* WHAT IS BEING ASKED *
For this exercise, retype each line of the material below verbatim and omit any picture.

* DATA SECTION *
::::::::::
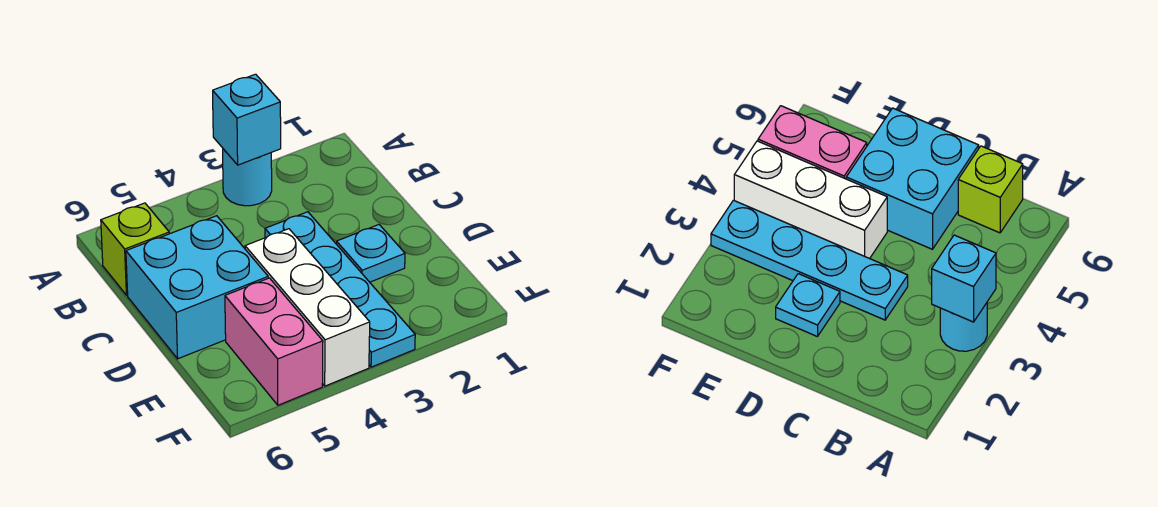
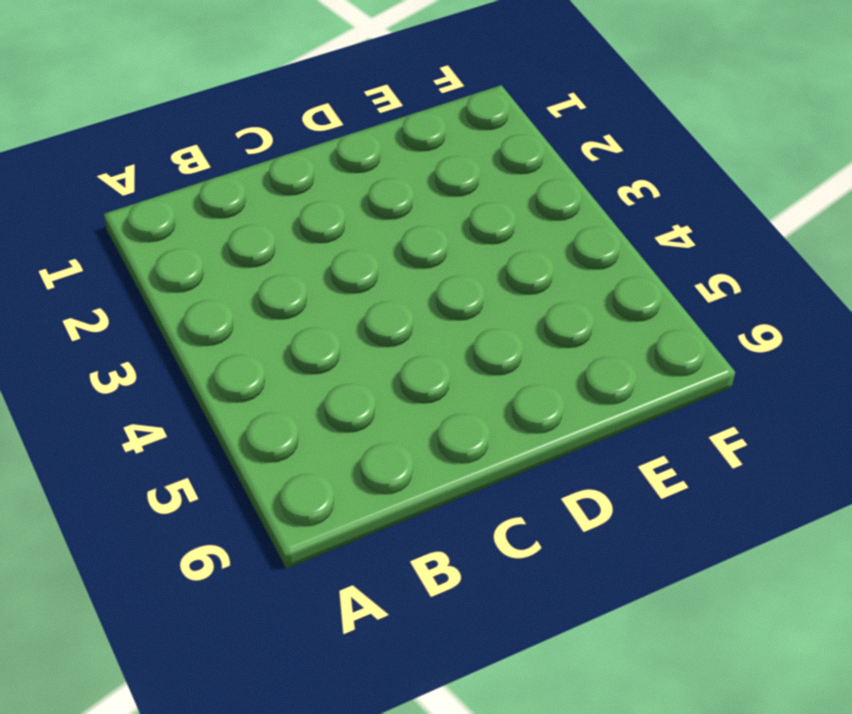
none -> cyan round brick A3 level 1
none -> lime brick B6 level 1

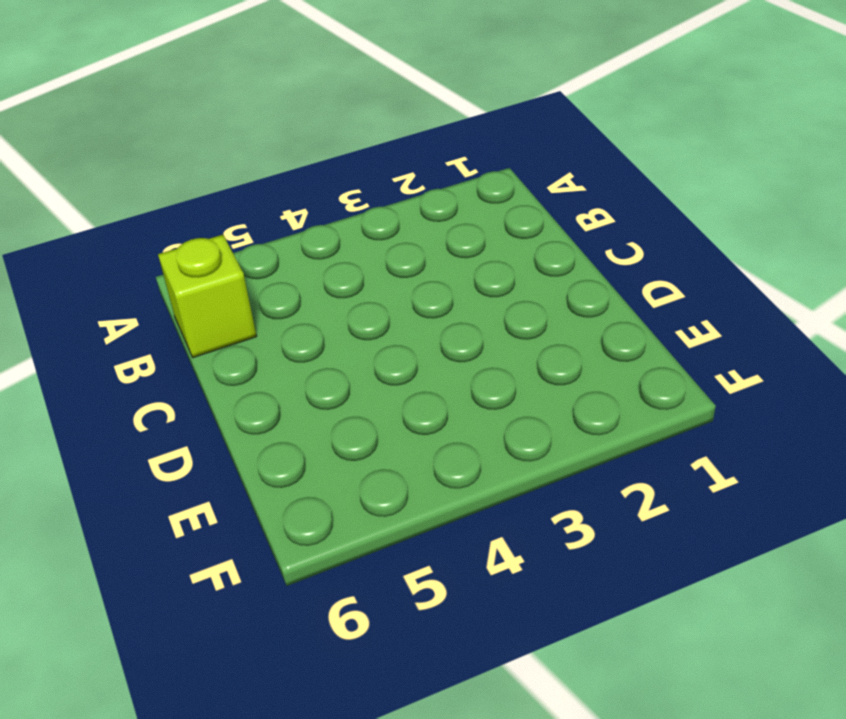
none -> cyan round brick A3 level 1
none -> cyan plate C3:F3 level 1

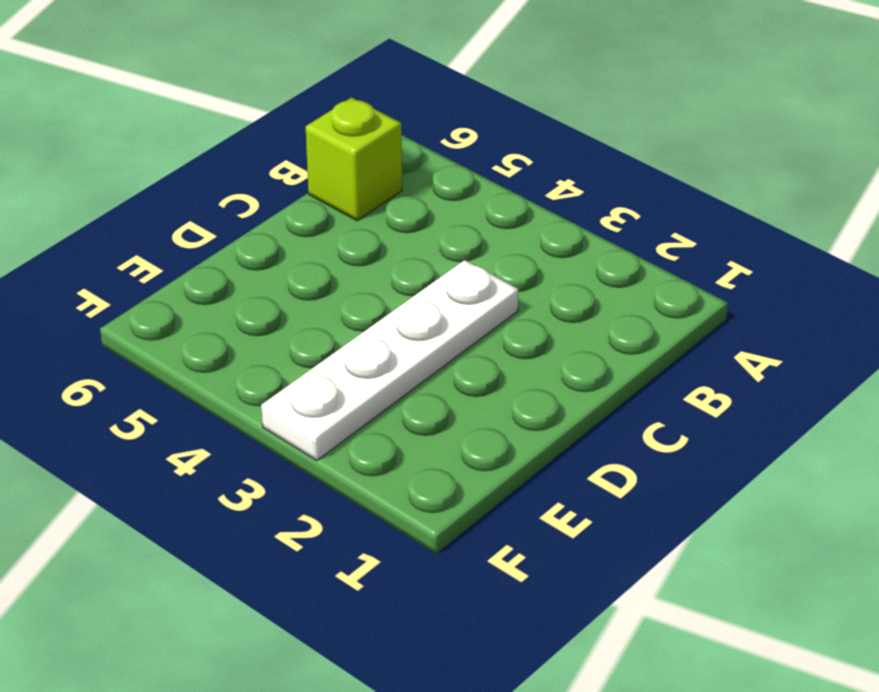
white plate C3:F3 level 1 -> cyan plate C3:F3 level 1
none -> cyan round brick A3 level 1
none -> cyan brick C5:D6 level 1

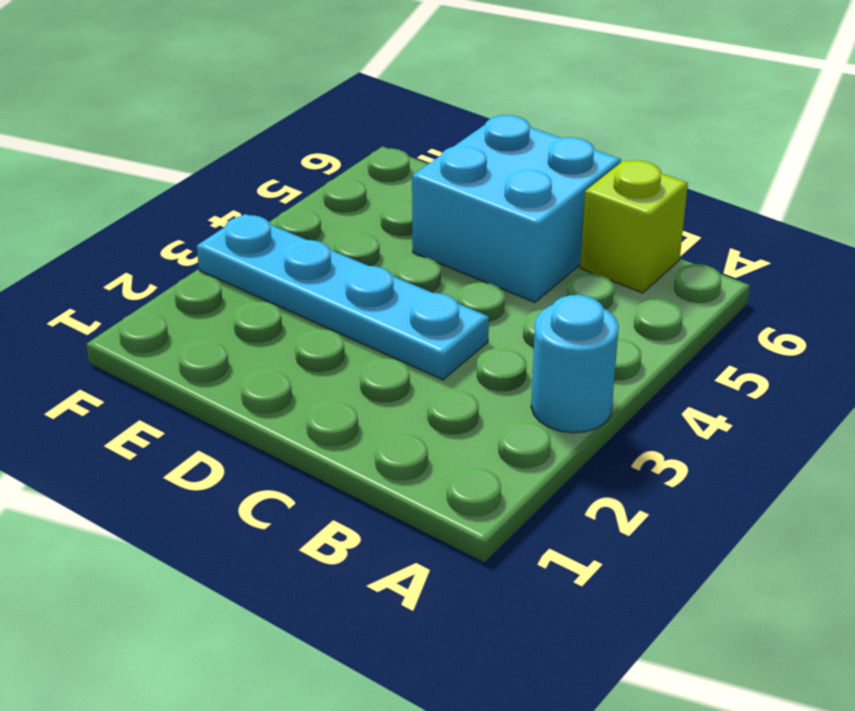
none -> cyan plate D2 level 1
none -> white brick D4:F4 level 1

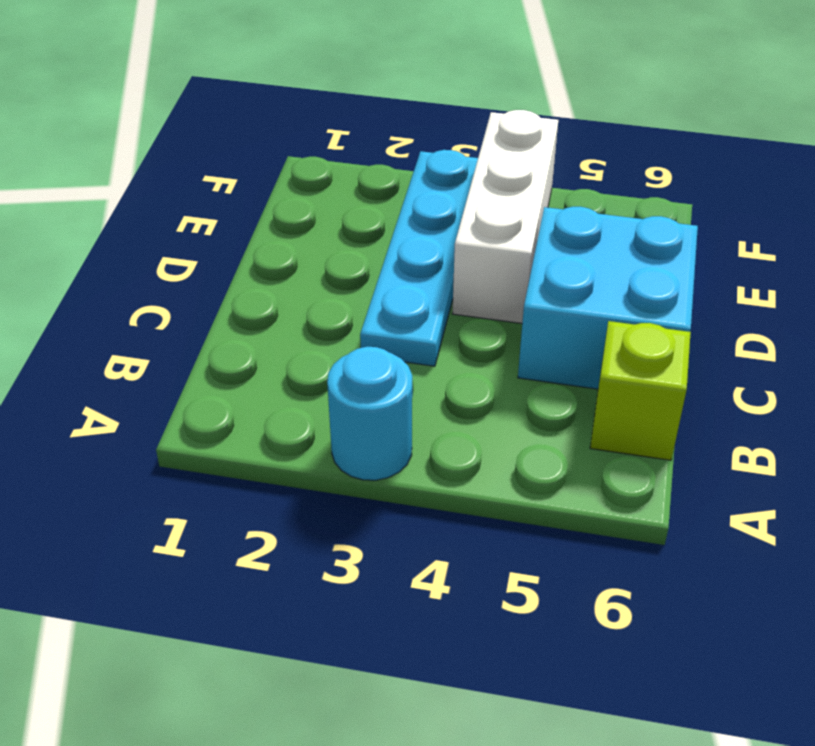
none -> cyan plate D2 level 1
none -> pink brick E5:F5 level 1

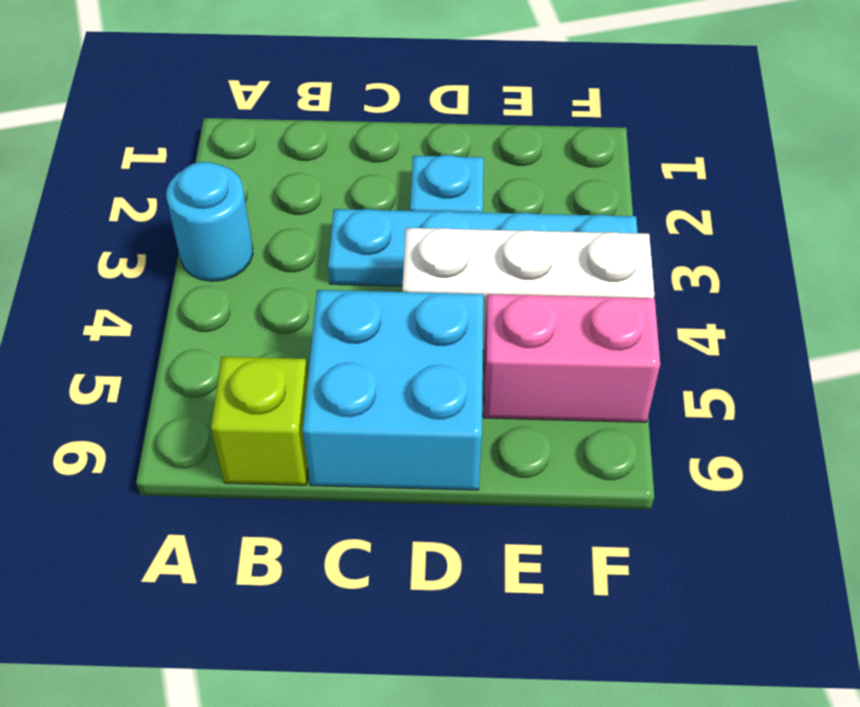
none -> cyan brick A3 level 2

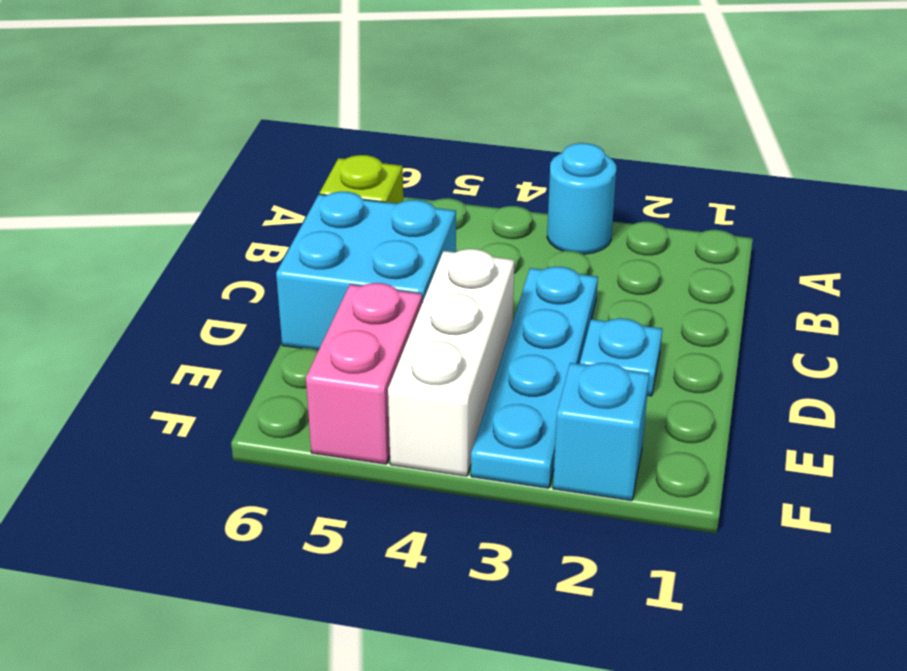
cyan brick F2 level 1 -> cyan brick A3 level 2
::::::::::
* YOUR SOLUTION *
none -> cyan round brick A3 level 1
none -> lime brick B6 level 1

none -> cyan round brick A3 level 1
none -> cyan plate C3:F3 level 1

white plate C3:F3 level 1 -> cyan plate C3:F3 level 1
none -> cyan round brick A3 level 1
none -> cyan brick C5:D6 level 1

none -> cyan plate D2 level 1
none -> white brick D4:F4 level 1

none -> cyan plate D2 level 1
none -> pink brick E5:F5 level 1

none -> cyan brick A3 level 2

cyan brick F2 level 1 -> cyan brick A3 level 2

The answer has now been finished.